----- DATA EXTRACTS -----
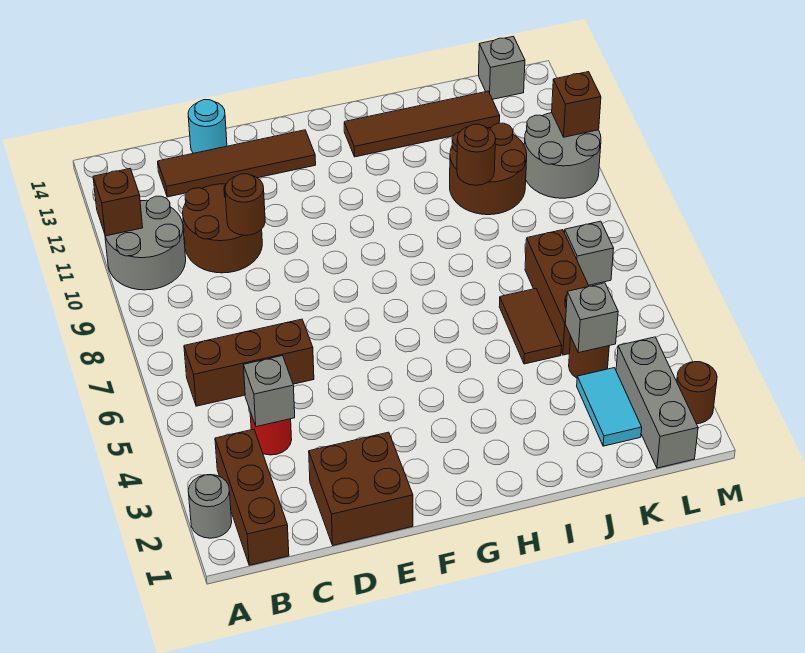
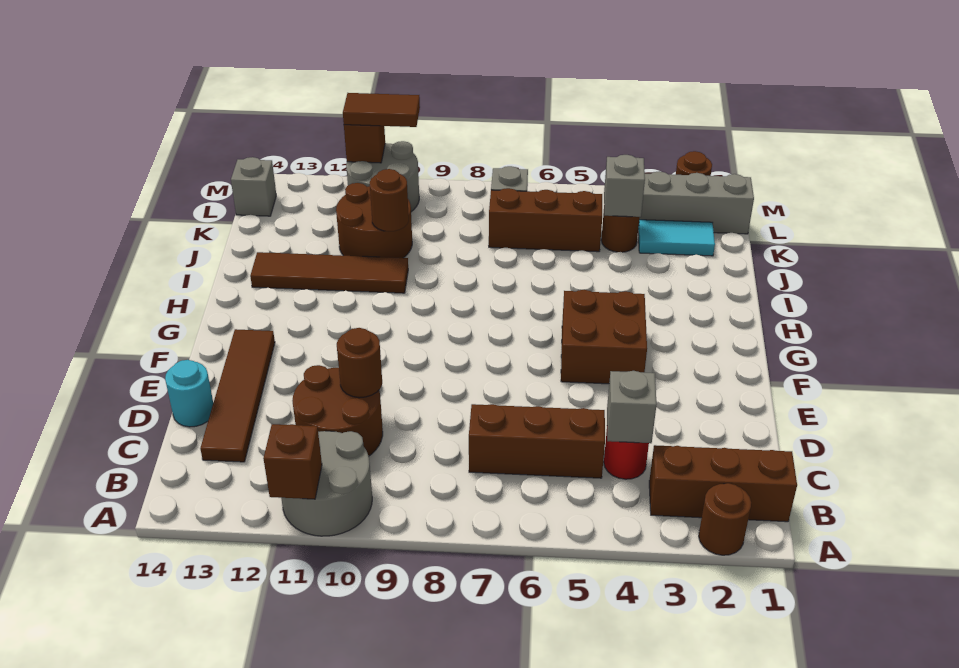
grey round brick A2 level 1 -> brown round brick A2 level 1
brown brick B6:D6 level 1 -> brown brick C5:C7 level 1
brown brick D1:E2 level 1 -> brown brick F4:G5 level 1
brown tile H13:K13 level 1 -> brown tile I10:I13 level 1
brown tile J5:J6 level 1 -> brown tile M10:M11 level 3

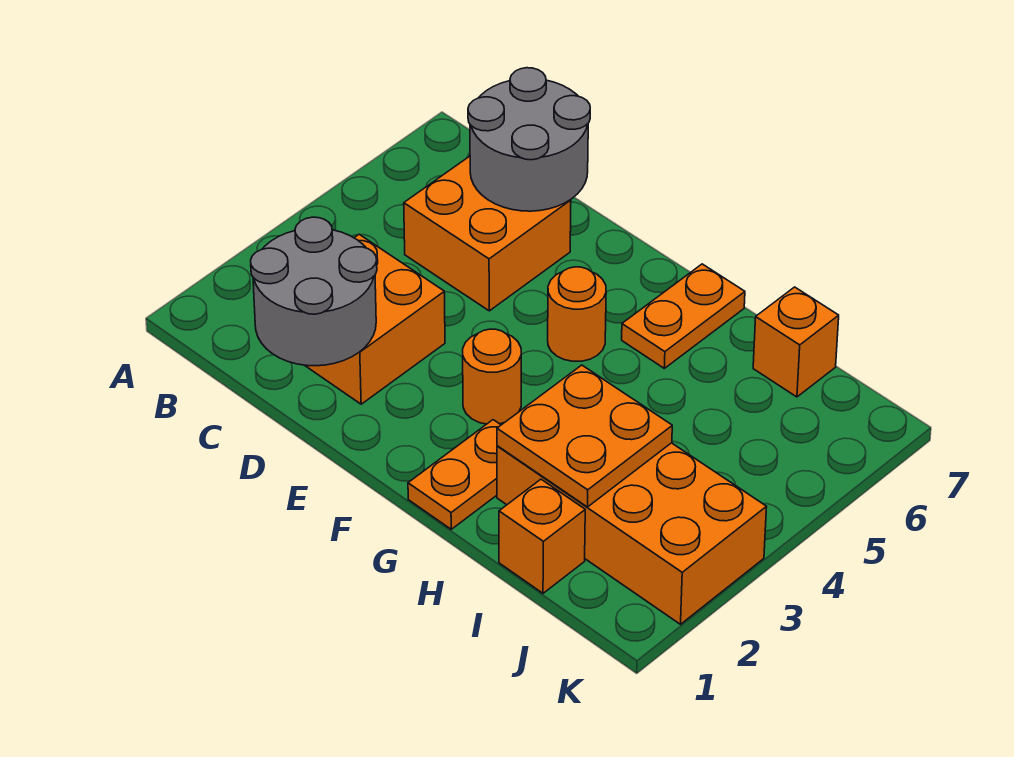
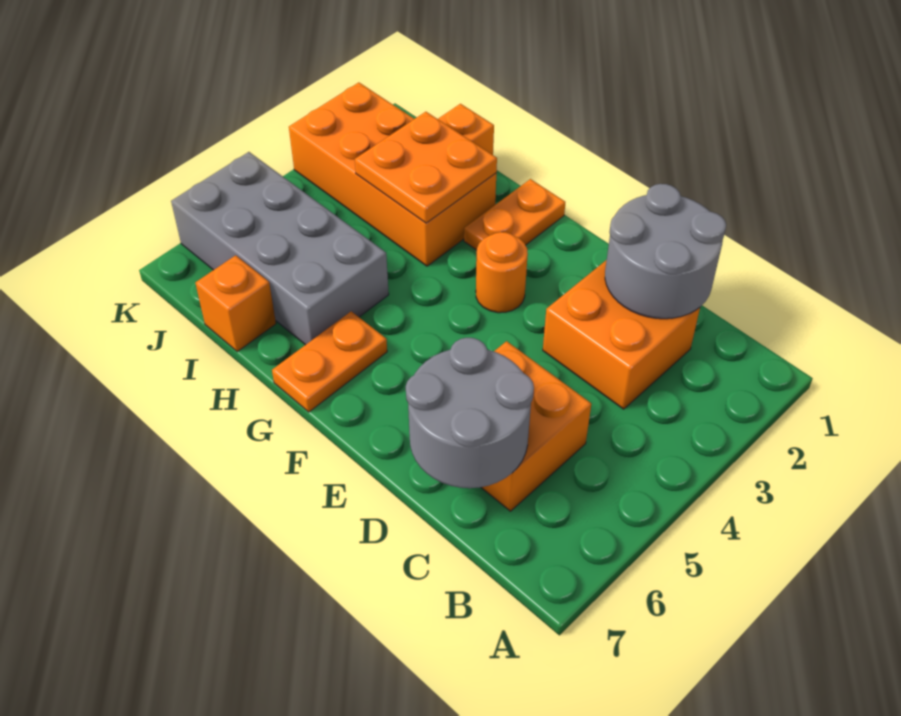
orange round brick F5 level 1 -> none
none -> grey brick H5:K6 level 1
-----
Within the listing above, find every line containing the string "grey" and return it.

grey round brick A2 level 1 -> brown round brick A2 level 1
none -> grey brick H5:K6 level 1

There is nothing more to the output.